• GOAL OF THE EXERCISE: Gather every line in the items below that contains the string "grace" and copy each one in full.

───── SUPPLIED DATA

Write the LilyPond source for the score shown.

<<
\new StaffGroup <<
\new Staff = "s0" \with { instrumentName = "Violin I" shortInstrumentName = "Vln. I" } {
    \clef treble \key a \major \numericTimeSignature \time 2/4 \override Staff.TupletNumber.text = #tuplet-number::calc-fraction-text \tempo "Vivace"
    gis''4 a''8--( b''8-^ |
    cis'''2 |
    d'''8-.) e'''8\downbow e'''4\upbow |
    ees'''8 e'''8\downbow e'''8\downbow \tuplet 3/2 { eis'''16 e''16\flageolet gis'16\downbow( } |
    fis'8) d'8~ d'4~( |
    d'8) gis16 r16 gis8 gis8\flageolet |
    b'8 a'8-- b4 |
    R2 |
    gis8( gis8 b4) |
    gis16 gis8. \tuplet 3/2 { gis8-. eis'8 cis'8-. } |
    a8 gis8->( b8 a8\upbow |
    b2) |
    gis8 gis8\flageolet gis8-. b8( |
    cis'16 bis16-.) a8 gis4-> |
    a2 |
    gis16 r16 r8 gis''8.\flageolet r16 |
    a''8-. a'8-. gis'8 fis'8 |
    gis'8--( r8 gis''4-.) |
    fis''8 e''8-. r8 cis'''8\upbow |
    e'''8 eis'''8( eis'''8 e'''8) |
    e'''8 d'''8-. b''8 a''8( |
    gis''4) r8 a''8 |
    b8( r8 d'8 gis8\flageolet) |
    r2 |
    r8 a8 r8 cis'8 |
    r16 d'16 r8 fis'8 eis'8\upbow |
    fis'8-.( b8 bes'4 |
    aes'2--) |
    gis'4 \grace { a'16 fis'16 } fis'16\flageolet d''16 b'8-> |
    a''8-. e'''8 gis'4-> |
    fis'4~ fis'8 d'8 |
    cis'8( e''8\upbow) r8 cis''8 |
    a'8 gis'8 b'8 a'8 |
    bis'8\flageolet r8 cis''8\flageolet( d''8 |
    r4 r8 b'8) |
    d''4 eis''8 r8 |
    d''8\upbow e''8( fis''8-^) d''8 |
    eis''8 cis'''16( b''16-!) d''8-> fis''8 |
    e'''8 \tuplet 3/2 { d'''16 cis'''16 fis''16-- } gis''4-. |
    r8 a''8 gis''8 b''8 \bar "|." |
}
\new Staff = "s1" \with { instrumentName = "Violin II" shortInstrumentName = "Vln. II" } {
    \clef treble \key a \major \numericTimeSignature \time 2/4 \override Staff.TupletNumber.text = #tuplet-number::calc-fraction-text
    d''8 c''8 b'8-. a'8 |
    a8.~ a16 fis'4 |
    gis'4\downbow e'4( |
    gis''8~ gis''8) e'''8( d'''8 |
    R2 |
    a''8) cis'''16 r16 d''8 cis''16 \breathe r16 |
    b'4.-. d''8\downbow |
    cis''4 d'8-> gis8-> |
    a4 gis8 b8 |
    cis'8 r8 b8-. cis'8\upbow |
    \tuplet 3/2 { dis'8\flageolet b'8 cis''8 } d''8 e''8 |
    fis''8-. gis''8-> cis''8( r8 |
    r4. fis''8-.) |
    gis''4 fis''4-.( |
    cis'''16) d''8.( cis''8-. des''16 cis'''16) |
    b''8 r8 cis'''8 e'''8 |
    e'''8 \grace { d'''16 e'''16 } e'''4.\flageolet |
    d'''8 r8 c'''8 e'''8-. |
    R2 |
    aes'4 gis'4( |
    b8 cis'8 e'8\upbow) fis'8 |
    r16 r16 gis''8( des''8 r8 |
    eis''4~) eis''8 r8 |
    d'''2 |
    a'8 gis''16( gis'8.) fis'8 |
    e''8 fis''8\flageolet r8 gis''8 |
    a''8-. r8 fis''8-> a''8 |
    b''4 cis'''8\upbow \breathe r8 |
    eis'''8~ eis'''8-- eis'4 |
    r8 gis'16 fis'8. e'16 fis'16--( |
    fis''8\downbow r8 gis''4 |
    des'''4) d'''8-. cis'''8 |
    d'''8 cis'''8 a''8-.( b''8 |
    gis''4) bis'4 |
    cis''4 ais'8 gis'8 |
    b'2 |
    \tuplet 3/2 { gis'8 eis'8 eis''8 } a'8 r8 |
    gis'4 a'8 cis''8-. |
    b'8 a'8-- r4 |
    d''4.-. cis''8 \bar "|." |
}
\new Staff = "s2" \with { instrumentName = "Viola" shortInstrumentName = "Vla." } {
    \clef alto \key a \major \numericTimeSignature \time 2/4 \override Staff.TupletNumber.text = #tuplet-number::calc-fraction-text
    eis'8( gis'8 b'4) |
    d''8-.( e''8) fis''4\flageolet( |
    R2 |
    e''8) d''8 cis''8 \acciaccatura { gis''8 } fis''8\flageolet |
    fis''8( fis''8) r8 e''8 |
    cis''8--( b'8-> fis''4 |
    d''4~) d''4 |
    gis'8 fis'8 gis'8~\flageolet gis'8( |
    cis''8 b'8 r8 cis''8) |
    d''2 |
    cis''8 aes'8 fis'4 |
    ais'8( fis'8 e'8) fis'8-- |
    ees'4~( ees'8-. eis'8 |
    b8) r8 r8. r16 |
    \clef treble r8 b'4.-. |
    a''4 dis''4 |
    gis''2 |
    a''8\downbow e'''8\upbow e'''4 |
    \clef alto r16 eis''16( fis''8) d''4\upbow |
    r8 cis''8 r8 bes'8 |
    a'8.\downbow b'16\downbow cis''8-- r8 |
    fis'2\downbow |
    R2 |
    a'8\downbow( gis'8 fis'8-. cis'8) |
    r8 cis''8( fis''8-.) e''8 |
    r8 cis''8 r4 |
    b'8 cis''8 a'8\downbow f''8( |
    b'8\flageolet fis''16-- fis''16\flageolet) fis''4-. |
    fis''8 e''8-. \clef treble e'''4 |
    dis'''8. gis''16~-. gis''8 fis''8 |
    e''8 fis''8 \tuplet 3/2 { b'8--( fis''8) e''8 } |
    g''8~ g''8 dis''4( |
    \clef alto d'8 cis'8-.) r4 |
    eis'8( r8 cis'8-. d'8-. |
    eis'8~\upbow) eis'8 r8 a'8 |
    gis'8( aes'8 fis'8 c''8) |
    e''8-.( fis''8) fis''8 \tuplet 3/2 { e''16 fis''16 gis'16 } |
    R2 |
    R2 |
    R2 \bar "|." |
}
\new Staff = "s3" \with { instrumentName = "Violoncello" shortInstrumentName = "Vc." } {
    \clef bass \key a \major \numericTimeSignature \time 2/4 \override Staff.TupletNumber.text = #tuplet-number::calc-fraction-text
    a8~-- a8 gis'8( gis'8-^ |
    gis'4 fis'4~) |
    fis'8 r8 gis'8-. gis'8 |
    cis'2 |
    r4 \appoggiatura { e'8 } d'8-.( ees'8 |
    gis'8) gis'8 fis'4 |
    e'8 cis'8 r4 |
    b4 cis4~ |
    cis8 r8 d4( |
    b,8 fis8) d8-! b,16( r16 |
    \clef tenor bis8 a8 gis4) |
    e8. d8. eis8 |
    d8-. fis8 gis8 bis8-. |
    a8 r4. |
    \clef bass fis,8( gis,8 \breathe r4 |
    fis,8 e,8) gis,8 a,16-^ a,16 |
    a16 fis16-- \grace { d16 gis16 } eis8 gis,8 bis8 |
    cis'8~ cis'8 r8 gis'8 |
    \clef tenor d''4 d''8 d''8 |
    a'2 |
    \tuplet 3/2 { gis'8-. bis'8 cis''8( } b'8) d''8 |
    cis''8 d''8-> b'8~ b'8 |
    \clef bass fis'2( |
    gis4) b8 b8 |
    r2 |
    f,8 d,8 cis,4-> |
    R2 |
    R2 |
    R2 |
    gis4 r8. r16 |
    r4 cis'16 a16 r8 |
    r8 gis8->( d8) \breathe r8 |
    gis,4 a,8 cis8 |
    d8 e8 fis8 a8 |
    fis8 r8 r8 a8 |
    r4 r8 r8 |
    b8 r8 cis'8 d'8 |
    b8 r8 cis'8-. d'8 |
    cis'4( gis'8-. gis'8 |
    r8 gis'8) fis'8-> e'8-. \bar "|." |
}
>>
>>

──────────

• WRITTEN REPLY:
    gis'4 \grace { a'16 fis'16 } fis'16\flageolet d''16 b'8-> |
    e'''8 \grace { d'''16 e'''16 } e'''4.\flageolet |
    a16 fis16-- \grace { d16 gis16 } eis8 gis,8 bis8 |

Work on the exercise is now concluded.